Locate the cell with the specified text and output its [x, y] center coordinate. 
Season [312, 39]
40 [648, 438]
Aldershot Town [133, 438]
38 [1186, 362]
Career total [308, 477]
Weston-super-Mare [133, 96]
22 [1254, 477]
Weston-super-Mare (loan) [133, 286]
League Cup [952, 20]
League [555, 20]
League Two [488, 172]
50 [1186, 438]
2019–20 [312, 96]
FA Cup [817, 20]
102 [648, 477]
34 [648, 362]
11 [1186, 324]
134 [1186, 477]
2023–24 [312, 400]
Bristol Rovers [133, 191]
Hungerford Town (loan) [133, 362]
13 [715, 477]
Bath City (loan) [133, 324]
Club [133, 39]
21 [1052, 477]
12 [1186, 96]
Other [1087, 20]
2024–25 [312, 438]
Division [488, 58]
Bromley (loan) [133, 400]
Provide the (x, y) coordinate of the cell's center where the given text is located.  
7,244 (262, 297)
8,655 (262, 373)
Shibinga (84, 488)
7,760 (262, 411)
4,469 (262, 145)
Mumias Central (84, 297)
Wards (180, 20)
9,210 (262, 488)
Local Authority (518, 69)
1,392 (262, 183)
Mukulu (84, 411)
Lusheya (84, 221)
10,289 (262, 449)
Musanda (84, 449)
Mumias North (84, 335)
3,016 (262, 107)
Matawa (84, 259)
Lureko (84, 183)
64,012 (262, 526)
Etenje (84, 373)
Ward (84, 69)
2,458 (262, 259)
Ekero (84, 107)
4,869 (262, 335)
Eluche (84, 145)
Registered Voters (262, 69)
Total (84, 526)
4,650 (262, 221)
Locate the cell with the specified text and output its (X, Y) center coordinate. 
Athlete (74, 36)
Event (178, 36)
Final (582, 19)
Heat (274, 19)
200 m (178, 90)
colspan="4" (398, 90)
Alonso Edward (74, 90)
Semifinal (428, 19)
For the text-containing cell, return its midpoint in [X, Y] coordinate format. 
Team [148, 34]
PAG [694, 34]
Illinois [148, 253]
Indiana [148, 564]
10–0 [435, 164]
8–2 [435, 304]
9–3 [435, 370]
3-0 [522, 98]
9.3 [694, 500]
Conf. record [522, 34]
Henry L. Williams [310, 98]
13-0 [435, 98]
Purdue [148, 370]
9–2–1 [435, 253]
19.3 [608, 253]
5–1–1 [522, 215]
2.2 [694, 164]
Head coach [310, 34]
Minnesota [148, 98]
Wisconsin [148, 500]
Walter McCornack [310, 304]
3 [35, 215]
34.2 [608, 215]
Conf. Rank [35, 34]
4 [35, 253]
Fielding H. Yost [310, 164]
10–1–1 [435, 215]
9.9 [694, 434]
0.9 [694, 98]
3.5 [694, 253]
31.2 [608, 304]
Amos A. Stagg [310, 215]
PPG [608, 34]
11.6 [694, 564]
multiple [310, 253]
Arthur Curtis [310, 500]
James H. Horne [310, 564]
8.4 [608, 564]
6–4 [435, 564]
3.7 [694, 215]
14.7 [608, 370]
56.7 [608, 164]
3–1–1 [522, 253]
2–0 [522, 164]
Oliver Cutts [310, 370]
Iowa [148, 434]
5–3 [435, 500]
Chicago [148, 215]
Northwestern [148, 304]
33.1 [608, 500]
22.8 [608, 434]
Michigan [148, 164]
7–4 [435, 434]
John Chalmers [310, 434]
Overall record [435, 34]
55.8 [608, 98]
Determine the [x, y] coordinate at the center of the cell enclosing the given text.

#####

> **Tarea**: ¿Puedes reproducir todos los datos de arriba, línea por línea, sin cambiar ni un carácter?

> **Resultado**:
Locate the cell with the specified text and output its [x, y] center coordinate. 
Season [312, 39]
40 [648, 438]
Aldershot Town [133, 438]
38 [1186, 362]
Career total [308, 477]
Weston-super-Mare [133, 96]
22 [1254, 477]
Weston-super-Mare (loan) [133, 286]
League Cup [952, 20]
League [555, 20]
League Two [488, 172]
50 [1186, 438]
2019–20 [312, 96]
FA Cup [817, 20]
102 [648, 477]
34 [648, 362]
11 [1186, 324]
134 [1186, 477]
2023–24 [312, 400]
Bristol Rovers [133, 191]
Hungerford Town (loan) [133, 362]
13 [715, 477]
Bath City (loan) [133, 324]
Club [133, 39]
21 [1052, 477]
12 [1186, 96]
Other [1087, 20]
2024–25 [312, 438]
Division [488, 58]
Bromley (loan) [133, 400]
Provide the (x, y) coordinate of the cell's center where the given text is located.  
7,244 (262, 297)
8,655 (262, 373)
Shibinga (84, 488)
7,760 (262, 411)
4,469 (262, 145)
Mumias Central (84, 297)
Wards (180, 20)
9,210 (262, 488)
Local Authority (518, 69)
1,392 (262, 183)
Mukulu (84, 411)
Lusheya (84, 221)
10,289 (262, 449)
Musanda (84, 449)
Mumias North (84, 335)
3,016 (262, 107)
Matawa (84, 259)
Lureko (84, 183)
64,012 (262, 526)
Etenje (84, 373)
Ward (84, 69)
2,458 (262, 259)
Ekero (84, 107)
4,869 (262, 335)
Eluche (84, 145)
Registered Voters (262, 69)
Total (84, 526)
4,650 (262, 221)
Locate the cell with the specified text and output its (X, Y) center coordinate. 
Athlete (74, 36)
Event (178, 36)
Final (582, 19)
Heat (274, 19)
200 m (178, 90)
colspan="4" (398, 90)
Alonso Edward (74, 90)
Semifinal (428, 19)
For the text-containing cell, return its midpoint in [X, Y] coordinate format. 
Team [148, 34]
PAG [694, 34]
Illinois [148, 253]
Indiana [148, 564]
10–0 [435, 164]
8–2 [435, 304]
9–3 [435, 370]
3-0 [522, 98]
9.3 [694, 500]
Conf. record [522, 34]
Henry L. Williams [310, 98]
13-0 [435, 98]
Purdue [148, 370]
9–2–1 [435, 253]
19.3 [608, 253]
5–1–1 [522, 215]
2.2 [694, 164]
Head coach [310, 34]
Minnesota [148, 98]
Wisconsin [148, 500]
Walter McCornack [310, 304]
3 [35, 215]
34.2 [608, 215]
Conf. Rank [35, 34]
4 [35, 253]
Fielding H. Yost [310, 164]
10–1–1 [435, 215]
9.9 [694, 434]
0.9 [694, 98]
3.5 [694, 253]
31.2 [608, 304]
Amos A. Stagg [310, 215]
PPG [608, 34]
11.6 [694, 564]
multiple [310, 253]
Arthur Curtis [310, 500]
James H. Horne [310, 564]
8.4 [608, 564]
6–4 [435, 564]
3.7 [694, 215]
14.7 [608, 370]
56.7 [608, 164]
3–1–1 [522, 253]
2–0 [522, 164]
Oliver Cutts [310, 370]
Iowa [148, 434]
5–3 [435, 500]
Chicago [148, 215]
Northwestern [148, 304]
33.1 [608, 500]
22.8 [608, 434]
Michigan [148, 164]
7–4 [435, 434]
John Chalmers [310, 434]
Overall record [435, 34]
55.8 [608, 98]
Determine the [x, y] coordinate at the center of the cell enclosing the given text.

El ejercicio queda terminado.